Problem requirements
Copy the material from the start through the line containing "southwest (978, 1640)", keeping every line, and raise each coordinate number by 50.

Dataset records

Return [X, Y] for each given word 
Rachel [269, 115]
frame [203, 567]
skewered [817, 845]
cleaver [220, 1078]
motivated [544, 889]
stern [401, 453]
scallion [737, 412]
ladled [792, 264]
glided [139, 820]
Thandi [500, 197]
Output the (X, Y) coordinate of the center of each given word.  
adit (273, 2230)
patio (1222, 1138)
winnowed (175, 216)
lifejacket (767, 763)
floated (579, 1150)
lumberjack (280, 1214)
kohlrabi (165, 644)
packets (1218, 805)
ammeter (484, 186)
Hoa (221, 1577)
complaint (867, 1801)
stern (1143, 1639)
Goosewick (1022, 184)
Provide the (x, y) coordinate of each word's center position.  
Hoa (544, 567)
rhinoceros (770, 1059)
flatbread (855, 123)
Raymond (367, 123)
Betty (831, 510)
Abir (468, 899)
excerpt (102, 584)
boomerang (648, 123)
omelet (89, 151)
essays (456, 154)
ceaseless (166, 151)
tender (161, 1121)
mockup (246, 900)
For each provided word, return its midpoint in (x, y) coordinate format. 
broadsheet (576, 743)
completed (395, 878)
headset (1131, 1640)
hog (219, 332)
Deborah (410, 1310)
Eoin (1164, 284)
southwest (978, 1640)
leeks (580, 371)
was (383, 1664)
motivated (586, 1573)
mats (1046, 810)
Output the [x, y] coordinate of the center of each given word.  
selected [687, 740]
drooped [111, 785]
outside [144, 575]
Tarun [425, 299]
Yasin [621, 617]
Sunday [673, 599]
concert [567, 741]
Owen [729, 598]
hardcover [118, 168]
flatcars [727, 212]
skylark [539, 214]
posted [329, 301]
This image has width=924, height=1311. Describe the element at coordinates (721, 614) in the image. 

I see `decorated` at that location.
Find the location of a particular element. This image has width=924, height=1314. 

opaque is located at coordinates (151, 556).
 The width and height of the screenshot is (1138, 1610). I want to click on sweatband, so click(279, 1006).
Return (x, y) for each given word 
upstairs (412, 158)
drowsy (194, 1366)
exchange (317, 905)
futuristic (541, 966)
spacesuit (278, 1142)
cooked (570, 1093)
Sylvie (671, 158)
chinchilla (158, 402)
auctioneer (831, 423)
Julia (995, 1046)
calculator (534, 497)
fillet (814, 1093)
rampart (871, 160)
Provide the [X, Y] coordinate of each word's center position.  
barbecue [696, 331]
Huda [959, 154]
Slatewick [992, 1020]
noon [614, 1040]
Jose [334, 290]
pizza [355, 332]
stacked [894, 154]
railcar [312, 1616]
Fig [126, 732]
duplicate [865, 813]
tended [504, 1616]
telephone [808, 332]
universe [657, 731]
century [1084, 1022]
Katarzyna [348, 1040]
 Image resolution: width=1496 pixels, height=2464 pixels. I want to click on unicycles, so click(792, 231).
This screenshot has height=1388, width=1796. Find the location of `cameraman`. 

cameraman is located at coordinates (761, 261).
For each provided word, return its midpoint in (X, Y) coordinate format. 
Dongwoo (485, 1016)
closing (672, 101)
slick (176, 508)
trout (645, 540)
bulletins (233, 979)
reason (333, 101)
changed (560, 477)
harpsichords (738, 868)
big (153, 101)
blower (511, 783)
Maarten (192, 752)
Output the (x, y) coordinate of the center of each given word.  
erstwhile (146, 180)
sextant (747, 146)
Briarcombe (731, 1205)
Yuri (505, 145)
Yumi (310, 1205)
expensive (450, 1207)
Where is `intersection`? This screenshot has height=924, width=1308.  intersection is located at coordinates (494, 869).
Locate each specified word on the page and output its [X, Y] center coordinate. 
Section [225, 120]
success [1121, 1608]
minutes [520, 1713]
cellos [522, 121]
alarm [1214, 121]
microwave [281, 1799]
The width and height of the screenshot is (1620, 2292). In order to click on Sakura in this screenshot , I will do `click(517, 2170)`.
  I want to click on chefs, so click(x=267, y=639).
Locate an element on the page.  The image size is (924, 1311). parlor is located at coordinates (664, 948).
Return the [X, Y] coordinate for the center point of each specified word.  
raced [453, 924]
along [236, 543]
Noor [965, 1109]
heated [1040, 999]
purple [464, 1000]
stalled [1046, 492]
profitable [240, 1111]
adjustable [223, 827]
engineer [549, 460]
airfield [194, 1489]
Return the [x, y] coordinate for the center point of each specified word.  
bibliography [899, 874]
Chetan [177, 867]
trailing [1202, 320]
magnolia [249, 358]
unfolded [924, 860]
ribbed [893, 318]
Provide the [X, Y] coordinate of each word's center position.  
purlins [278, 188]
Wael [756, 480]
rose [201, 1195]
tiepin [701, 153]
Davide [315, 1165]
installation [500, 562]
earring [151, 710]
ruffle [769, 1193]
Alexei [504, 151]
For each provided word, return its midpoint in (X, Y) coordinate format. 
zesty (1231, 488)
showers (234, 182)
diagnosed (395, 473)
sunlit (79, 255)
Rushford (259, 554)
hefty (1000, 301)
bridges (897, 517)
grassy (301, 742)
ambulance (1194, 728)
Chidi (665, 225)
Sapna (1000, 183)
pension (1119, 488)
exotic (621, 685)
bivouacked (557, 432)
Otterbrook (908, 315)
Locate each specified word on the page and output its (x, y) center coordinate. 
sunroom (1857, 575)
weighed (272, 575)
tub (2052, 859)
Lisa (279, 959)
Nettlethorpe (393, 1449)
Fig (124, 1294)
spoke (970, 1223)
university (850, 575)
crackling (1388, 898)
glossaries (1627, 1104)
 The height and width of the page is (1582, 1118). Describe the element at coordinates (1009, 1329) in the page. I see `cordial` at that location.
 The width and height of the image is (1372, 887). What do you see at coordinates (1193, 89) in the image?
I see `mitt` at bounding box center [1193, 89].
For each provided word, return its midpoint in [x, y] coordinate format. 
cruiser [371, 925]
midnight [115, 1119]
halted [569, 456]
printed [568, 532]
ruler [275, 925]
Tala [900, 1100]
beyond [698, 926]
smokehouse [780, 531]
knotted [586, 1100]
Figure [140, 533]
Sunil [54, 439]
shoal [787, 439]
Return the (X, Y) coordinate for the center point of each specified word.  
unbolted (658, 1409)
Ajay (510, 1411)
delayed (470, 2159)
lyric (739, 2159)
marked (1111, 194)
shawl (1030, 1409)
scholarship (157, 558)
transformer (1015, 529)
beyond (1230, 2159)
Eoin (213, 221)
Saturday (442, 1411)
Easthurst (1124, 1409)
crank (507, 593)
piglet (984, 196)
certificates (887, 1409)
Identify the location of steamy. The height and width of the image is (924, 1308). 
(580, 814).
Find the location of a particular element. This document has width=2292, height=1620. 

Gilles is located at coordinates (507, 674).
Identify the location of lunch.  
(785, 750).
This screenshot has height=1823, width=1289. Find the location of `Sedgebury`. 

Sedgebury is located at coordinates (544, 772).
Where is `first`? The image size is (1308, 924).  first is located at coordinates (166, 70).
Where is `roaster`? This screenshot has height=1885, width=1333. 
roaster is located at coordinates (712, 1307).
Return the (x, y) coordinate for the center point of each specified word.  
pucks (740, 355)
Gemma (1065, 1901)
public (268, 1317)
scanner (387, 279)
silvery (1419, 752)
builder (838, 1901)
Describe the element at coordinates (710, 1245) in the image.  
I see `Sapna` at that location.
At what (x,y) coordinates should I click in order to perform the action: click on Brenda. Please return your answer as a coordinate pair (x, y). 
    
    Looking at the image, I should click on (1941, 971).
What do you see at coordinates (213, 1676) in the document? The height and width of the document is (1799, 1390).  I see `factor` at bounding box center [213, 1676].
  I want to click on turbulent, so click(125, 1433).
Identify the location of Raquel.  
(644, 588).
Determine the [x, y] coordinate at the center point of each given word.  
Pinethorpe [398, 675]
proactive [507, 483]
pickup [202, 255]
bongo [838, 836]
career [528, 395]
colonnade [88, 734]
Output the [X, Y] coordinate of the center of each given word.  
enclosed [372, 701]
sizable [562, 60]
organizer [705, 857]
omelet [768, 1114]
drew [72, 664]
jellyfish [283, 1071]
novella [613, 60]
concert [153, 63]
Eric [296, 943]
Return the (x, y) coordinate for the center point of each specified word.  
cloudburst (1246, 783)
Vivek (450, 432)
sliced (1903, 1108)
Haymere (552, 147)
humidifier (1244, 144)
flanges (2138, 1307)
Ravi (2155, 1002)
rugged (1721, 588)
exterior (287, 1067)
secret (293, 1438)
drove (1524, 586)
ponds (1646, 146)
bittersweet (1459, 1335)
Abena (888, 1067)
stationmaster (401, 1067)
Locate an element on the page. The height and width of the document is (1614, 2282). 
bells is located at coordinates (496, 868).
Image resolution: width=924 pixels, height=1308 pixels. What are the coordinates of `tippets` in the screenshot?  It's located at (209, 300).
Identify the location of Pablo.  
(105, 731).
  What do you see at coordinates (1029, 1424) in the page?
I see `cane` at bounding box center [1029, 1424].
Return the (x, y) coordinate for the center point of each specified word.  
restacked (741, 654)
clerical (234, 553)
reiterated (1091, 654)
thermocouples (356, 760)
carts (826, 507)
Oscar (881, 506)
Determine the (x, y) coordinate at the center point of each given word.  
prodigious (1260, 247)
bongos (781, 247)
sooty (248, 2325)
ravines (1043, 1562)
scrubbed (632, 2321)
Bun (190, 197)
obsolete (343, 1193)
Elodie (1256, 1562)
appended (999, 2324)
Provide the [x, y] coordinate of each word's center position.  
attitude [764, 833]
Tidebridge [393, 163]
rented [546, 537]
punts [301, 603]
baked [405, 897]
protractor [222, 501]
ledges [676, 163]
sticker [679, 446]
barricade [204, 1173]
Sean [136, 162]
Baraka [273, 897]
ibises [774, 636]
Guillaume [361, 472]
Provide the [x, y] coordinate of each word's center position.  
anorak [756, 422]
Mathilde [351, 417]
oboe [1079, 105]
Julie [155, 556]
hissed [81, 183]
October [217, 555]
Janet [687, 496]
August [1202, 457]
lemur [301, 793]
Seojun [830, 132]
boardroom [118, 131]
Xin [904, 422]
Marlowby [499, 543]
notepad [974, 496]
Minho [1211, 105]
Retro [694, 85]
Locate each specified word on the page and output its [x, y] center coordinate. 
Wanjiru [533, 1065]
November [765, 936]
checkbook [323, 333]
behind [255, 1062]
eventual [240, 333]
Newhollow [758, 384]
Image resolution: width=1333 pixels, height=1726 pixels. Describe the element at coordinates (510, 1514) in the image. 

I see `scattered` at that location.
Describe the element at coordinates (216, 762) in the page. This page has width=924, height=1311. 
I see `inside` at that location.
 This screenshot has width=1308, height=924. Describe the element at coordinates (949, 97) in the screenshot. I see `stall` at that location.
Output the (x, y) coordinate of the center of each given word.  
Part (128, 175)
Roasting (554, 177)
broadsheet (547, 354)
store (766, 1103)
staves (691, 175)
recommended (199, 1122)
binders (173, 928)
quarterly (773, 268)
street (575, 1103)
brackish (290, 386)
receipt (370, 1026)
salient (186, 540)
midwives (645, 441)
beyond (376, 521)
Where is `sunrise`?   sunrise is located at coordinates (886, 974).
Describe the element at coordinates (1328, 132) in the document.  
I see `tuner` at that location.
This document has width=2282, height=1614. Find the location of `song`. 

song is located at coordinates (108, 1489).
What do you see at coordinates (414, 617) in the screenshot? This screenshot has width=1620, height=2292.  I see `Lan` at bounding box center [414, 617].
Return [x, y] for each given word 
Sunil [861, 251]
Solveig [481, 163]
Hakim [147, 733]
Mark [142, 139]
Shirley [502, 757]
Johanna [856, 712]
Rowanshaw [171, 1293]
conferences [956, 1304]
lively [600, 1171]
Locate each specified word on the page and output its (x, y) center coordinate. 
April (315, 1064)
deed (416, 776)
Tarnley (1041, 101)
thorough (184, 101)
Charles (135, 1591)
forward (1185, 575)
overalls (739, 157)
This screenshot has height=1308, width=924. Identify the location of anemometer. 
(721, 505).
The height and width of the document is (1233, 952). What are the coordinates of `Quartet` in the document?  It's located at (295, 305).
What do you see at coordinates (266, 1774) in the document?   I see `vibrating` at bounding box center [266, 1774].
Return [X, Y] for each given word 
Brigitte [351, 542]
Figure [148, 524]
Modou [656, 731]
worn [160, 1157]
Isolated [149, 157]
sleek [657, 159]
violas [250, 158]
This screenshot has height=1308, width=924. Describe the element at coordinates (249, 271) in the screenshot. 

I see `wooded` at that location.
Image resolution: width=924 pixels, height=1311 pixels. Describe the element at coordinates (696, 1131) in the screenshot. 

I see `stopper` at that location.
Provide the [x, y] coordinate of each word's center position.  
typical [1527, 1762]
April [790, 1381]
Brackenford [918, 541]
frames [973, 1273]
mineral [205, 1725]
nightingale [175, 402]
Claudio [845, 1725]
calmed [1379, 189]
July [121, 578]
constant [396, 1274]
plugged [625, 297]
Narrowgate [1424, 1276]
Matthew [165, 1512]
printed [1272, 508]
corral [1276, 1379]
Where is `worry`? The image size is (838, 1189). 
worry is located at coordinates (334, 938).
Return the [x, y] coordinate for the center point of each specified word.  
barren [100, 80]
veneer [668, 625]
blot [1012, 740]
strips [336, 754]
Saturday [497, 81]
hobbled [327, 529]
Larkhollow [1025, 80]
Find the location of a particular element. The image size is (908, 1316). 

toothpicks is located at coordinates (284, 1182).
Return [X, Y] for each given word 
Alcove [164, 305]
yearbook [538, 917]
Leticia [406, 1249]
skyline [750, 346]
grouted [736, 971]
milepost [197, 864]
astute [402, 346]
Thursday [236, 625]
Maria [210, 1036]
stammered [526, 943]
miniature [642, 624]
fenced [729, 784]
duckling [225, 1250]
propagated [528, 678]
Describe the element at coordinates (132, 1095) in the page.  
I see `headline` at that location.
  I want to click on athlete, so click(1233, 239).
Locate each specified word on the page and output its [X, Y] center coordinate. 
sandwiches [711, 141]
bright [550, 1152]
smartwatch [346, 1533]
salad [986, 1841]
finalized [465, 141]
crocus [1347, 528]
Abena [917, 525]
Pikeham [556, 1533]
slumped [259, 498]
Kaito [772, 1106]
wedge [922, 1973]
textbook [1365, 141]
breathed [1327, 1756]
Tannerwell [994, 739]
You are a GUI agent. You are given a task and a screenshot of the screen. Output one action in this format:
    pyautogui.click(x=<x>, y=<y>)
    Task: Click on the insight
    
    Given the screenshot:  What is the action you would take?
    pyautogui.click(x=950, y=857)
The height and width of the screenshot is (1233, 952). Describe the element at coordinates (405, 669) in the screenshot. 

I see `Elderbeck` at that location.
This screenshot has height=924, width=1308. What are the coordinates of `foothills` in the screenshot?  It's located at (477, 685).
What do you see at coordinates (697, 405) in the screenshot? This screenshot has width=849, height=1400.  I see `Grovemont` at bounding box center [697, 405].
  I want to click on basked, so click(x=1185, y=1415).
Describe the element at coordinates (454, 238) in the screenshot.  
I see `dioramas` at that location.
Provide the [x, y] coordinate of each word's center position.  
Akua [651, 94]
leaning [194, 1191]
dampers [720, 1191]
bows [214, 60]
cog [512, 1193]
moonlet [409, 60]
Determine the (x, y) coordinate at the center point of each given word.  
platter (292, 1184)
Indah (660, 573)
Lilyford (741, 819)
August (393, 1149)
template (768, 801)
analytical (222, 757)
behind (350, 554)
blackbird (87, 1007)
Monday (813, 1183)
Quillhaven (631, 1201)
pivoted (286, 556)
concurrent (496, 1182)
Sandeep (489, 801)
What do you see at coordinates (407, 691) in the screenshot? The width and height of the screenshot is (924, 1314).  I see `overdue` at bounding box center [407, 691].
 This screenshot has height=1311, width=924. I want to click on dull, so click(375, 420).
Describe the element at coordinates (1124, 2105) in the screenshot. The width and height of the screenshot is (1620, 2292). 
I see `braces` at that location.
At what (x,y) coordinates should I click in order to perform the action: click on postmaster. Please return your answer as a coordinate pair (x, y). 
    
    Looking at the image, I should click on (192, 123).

Result
Return [X, Y] for each given word 
Rachel [319, 165]
frame [253, 617]
skewered [867, 895]
cleaver [270, 1128]
motivated [594, 939]
stern [451, 503]
scallion [787, 462]
ladled [842, 314]
glided [189, 870]
Thandi [550, 247]
Output the (X, Y) coordinate of the center of each given word.  
adit (323, 2280)
patio (1272, 1188)
winnowed (225, 266)
lifejacket (817, 813)
floated (629, 1200)
lumberjack (330, 1264)
kohlrabi (215, 694)
packets (1268, 855)
ammeter (534, 236)
Hoa (271, 1627)
complaint (917, 1851)
stern (1193, 1689)
Goosewick (1072, 234)
Provide the (x, y) coordinate of each word's center position.  
Hoa (594, 617)
rhinoceros (820, 1109)
flatbread (905, 173)
Raymond (417, 173)
Betty (881, 560)
Abir (518, 949)
excerpt (152, 634)
boomerang (698, 173)
omelet (139, 201)
essays (506, 204)
ceaseless (216, 201)
tender (211, 1171)
mockup (296, 950)
For each provided word, return its midpoint in (x, y) coordinate format. 
broadsheet (626, 793)
completed (445, 928)
headset (1181, 1690)
hog (269, 382)
Deborah (460, 1360)
Eoin (1214, 334)
southwest (1028, 1690)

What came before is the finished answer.